* [Work order] Give again, word for word, every line in the entries below from the line with "ORANGE FISH |" up to and including the line with "BLUE GLUE STICK", and no other line.

* [Task material]
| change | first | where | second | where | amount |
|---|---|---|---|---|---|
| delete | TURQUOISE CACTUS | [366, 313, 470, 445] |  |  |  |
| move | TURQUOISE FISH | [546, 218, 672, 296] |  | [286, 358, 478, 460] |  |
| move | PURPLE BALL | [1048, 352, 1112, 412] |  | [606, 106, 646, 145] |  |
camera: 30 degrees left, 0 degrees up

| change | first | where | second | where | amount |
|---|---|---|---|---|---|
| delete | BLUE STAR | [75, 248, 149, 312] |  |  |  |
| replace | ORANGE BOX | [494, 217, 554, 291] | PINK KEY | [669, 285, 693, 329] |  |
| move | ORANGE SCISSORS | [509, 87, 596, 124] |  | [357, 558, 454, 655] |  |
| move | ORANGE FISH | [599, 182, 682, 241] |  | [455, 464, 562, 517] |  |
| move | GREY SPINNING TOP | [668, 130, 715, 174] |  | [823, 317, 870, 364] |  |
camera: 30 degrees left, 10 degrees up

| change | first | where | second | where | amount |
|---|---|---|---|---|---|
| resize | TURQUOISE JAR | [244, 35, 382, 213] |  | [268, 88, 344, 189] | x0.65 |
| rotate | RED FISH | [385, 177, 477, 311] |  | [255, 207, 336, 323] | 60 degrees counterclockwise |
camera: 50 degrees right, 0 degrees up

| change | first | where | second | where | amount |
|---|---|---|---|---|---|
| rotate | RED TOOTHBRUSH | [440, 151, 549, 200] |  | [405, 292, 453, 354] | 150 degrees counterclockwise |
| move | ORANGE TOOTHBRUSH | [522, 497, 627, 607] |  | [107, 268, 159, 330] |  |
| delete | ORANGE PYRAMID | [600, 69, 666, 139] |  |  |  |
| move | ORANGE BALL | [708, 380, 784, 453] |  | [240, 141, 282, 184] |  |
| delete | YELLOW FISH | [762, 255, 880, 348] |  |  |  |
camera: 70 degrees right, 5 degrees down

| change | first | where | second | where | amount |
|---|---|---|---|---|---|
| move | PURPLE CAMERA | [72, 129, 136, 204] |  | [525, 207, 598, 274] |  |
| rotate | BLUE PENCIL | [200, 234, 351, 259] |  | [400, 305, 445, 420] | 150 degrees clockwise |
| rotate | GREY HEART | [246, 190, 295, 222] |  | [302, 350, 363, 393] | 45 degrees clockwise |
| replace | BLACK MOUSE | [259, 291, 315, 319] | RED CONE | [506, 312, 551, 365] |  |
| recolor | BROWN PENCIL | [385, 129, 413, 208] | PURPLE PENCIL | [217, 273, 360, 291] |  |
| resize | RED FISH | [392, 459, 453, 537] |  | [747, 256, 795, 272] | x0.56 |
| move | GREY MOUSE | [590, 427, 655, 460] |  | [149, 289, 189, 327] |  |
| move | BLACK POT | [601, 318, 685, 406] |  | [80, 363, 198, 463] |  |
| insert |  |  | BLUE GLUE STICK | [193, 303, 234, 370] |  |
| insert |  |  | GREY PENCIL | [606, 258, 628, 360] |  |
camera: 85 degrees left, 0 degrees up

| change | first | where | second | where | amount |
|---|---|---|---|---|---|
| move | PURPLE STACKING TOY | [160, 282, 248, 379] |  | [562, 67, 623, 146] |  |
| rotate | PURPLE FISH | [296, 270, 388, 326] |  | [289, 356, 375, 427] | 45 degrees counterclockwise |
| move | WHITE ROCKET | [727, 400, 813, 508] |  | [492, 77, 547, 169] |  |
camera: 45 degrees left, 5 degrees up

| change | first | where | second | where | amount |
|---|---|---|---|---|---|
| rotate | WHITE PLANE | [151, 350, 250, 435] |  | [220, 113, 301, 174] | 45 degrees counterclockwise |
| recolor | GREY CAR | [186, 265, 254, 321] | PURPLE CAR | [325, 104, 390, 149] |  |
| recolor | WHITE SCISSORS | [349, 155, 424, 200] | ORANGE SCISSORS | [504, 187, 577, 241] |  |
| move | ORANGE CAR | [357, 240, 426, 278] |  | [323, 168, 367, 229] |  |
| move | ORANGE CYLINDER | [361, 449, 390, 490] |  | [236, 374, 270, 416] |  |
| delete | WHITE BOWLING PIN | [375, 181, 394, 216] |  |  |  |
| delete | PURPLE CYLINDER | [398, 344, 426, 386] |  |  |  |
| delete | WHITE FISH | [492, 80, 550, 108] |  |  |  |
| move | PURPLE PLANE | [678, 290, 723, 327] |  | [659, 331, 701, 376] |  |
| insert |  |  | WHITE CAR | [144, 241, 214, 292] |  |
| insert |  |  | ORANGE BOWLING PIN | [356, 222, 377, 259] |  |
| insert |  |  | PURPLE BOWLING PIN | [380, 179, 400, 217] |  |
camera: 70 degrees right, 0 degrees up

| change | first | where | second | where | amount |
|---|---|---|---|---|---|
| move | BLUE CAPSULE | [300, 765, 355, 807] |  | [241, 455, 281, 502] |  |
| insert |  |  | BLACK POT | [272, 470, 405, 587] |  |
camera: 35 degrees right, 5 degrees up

* [Worked solution]
| move | ORANGE FISH | [599, 182, 682, 241] |  | [455, 464, 562, 517] |  |
| move | GREY SPINNING TOP | [668, 130, 715, 174] |  | [823, 317, 870, 364] |  |
camera: 30 degrees left, 10 degrees up

| change | first | where | second | where | amount |
|---|---|---|---|---|---|
| resize | TURQUOISE JAR | [244, 35, 382, 213] |  | [268, 88, 344, 189] | x0.65 |
| rotate | RED FISH | [385, 177, 477, 311] |  | [255, 207, 336, 323] | 60 degrees counterclockwise |
camera: 50 degrees right, 0 degrees up

| change | first | where | second | where | amount |
|---|---|---|---|---|---|
| rotate | RED TOOTHBRUSH | [440, 151, 549, 200] |  | [405, 292, 453, 354] | 150 degrees counterclockwise |
| move | ORANGE TOOTHBRUSH | [522, 497, 627, 607] |  | [107, 268, 159, 330] |  |
| delete | ORANGE PYRAMID | [600, 69, 666, 139] |  |  |  |
| move | ORANGE BALL | [708, 380, 784, 453] |  | [240, 141, 282, 184] |  |
| delete | YELLOW FISH | [762, 255, 880, 348] |  |  |  |
camera: 70 degrees right, 5 degrees down

| change | first | where | second | where | amount |
|---|---|---|---|---|---|
| move | PURPLE CAMERA | [72, 129, 136, 204] |  | [525, 207, 598, 274] |  |
| rotate | BLUE PENCIL | [200, 234, 351, 259] |  | [400, 305, 445, 420] | 150 degrees clockwise |
| rotate | GREY HEART | [246, 190, 295, 222] |  | [302, 350, 363, 393] | 45 degrees clockwise |
| replace | BLACK MOUSE | [259, 291, 315, 319] | RED CONE | [506, 312, 551, 365] |  |
| recolor | BROWN PENCIL | [385, 129, 413, 208] | PURPLE PENCIL | [217, 273, 360, 291] |  |
| resize | RED FISH | [392, 459, 453, 537] |  | [747, 256, 795, 272] | x0.56 |
| move | GREY MOUSE | [590, 427, 655, 460] |  | [149, 289, 189, 327] |  |
| move | BLACK POT | [601, 318, 685, 406] |  | [80, 363, 198, 463] |  |
| insert |  |  | BLUE GLUE STICK | [193, 303, 234, 370] |  |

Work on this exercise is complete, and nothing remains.